The answer is all of the data repeated exactly, with each picture omitted.

Spatial reasoning data:

----------

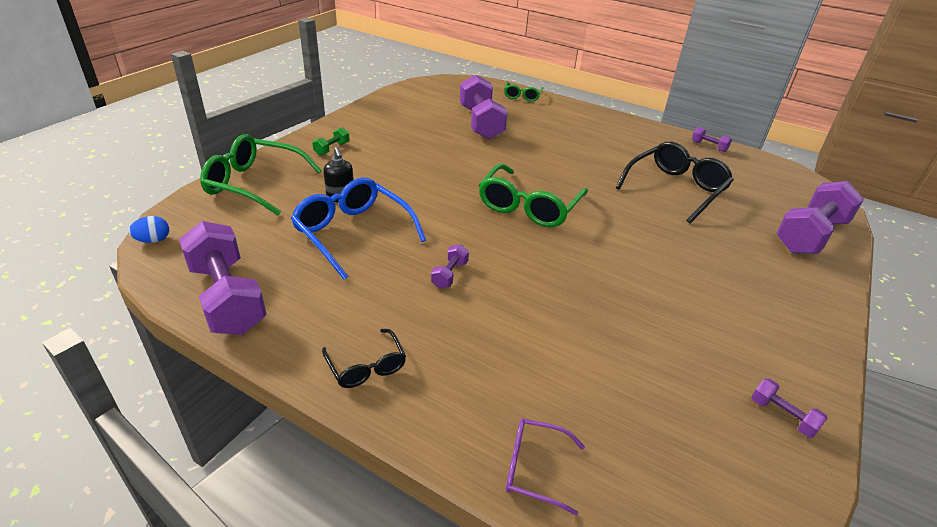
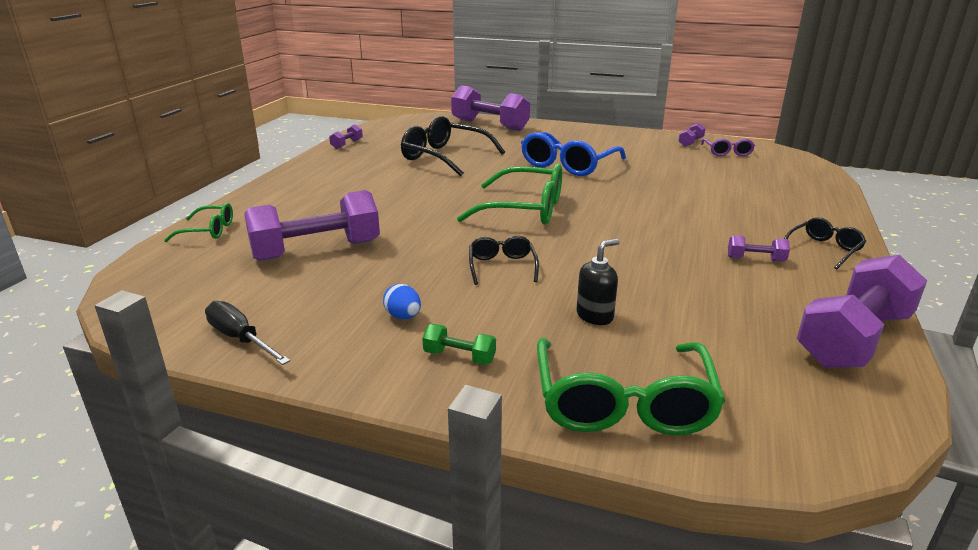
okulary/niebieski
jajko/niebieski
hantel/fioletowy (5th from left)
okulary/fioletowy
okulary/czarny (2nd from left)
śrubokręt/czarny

----------

SOLUTION FOR THIS EXERCISE:
okulary/niebieski
jajko/niebieski
hantel/fioletowy (5th from left)
okulary/fioletowy
okulary/czarny (2nd from left)
śrubokręt/czarny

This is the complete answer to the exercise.